■ WORK INSTRUCTIONS
Each line of the data should be repeated precisely.

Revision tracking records

◆ ◆ ◆

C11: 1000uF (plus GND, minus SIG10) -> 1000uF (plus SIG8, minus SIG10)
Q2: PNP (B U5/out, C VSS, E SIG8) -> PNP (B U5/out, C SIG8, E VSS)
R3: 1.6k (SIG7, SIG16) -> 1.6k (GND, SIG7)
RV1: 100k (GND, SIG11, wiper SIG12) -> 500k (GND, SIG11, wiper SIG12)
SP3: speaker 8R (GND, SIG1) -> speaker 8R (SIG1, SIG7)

◆ ◆ ◆

■ RESULT OF THE TASK
C11: 1000uF (plus GND, minus SIG10) -> 1000uF (plus SIG8, minus SIG10)
Q2: PNP (B U5/out, C VSS, E SIG8) -> PNP (B U5/out, C SIG8, E VSS)
R3: 1.6k (SIG7, SIG16) -> 1.6k (GND, SIG7)
RV1: 100k (GND, SIG11, wiper SIG12) -> 500k (GND, SIG11, wiper SIG12)
SP3: speaker 8R (GND, SIG1) -> speaker 8R (SIG1, SIG7)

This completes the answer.